# [Exercise description]
In the data below, find every line that has the string "DGND", and copy it.

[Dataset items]

- Opening Delimiter -

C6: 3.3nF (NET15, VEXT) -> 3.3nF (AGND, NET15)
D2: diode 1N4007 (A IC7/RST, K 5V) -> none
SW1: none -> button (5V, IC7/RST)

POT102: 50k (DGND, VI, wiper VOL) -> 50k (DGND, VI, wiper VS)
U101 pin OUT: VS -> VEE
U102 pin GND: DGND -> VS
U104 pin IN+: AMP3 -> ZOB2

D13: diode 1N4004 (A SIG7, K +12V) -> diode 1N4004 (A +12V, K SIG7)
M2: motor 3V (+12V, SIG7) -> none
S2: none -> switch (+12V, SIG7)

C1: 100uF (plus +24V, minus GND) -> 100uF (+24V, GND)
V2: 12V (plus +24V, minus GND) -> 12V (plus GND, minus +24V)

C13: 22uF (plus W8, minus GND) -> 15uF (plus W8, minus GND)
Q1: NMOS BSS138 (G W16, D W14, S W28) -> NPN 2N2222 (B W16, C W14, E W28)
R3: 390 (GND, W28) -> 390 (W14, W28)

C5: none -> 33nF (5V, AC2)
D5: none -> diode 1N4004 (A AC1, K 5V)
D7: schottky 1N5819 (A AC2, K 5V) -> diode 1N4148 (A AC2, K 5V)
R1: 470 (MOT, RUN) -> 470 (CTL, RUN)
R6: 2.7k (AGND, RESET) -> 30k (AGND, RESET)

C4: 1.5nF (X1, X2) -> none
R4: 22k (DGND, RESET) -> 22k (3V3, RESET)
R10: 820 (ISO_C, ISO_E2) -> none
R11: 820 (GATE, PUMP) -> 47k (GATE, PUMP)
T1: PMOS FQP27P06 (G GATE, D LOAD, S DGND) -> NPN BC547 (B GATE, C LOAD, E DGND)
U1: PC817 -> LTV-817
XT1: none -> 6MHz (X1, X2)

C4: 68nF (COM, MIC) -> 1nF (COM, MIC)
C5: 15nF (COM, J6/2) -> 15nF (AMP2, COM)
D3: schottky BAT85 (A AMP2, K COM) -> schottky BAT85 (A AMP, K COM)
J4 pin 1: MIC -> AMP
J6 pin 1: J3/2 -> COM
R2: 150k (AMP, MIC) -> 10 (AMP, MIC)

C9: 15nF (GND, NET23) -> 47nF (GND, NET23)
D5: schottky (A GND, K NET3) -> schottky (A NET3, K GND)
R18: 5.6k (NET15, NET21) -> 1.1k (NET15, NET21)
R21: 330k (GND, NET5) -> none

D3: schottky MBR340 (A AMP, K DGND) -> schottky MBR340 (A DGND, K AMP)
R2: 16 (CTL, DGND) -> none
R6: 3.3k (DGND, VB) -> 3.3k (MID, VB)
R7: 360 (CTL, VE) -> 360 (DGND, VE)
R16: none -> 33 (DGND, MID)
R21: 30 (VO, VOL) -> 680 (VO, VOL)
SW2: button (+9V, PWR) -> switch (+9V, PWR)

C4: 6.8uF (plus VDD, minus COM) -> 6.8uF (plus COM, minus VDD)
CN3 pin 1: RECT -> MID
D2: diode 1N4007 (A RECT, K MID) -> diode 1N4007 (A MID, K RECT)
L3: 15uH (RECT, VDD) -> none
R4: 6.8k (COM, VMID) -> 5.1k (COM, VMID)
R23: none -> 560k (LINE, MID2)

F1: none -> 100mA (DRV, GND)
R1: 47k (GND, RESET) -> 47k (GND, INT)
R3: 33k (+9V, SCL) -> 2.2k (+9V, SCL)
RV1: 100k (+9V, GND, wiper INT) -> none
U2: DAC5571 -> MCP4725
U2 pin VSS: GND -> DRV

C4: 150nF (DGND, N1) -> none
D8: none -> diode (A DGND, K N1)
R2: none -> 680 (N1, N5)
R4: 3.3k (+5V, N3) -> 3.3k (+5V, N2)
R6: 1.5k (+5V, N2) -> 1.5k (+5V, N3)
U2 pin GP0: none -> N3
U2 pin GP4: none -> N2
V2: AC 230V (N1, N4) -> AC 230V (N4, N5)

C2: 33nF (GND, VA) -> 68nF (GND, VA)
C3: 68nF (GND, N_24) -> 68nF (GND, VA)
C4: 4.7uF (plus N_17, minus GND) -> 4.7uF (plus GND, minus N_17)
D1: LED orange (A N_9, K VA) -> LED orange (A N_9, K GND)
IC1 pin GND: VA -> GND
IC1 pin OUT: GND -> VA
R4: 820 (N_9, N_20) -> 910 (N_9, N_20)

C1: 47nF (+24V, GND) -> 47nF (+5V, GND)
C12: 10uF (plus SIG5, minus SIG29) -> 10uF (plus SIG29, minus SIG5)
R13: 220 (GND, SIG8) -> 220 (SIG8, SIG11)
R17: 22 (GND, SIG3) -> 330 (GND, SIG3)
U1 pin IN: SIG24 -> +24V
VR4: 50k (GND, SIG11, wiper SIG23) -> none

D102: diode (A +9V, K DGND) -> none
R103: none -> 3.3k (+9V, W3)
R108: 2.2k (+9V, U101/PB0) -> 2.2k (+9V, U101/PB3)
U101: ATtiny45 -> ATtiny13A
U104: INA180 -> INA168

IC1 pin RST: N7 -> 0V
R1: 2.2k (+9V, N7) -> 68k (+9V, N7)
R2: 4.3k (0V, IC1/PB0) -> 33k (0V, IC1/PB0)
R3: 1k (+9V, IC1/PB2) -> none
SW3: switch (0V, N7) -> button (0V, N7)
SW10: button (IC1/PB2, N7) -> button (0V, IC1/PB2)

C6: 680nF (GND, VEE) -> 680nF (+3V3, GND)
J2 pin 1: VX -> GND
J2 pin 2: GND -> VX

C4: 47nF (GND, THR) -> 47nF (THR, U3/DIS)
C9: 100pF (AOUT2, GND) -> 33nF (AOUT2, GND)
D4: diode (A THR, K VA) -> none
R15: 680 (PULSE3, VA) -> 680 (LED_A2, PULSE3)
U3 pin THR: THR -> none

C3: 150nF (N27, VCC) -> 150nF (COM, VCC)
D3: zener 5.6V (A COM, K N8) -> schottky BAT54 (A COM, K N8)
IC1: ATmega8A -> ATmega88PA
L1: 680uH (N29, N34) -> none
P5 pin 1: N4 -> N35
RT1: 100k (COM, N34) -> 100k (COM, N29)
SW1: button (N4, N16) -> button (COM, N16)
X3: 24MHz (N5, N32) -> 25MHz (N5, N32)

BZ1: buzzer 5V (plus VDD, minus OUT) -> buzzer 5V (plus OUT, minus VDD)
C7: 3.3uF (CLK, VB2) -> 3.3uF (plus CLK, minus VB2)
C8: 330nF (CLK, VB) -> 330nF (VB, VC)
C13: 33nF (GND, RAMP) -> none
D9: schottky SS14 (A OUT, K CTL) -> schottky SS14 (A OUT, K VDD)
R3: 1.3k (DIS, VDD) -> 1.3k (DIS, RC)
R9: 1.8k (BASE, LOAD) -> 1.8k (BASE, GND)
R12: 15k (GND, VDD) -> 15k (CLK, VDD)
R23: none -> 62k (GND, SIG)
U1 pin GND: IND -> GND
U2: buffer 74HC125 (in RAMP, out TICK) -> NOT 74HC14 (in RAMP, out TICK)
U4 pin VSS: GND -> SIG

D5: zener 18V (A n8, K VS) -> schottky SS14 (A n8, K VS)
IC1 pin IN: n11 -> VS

- Closing Delimiter -

# [Answer to the exercise]
POT102: 50k (DGND, VI, wiper VOL) -> 50k (DGND, VI, wiper VS)
U102 pin GND: DGND -> VS
R4: 22k (DGND, RESET) -> 22k (3V3, RESET)
T1: PMOS FQP27P06 (G GATE, D LOAD, S DGND) -> NPN BC547 (B GATE, C LOAD, E DGND)
D3: schottky MBR340 (A AMP, K DGND) -> schottky MBR340 (A DGND, K AMP)
R2: 16 (CTL, DGND) -> none
R6: 3.3k (DGND, VB) -> 3.3k (MID, VB)
R7: 360 (CTL, VE) -> 360 (DGND, VE)
R16: none -> 33 (DGND, MID)
C4: 150nF (DGND, N1) -> none
D8: none -> diode (A DGND, K N1)
D102: diode (A +9V, K DGND) -> none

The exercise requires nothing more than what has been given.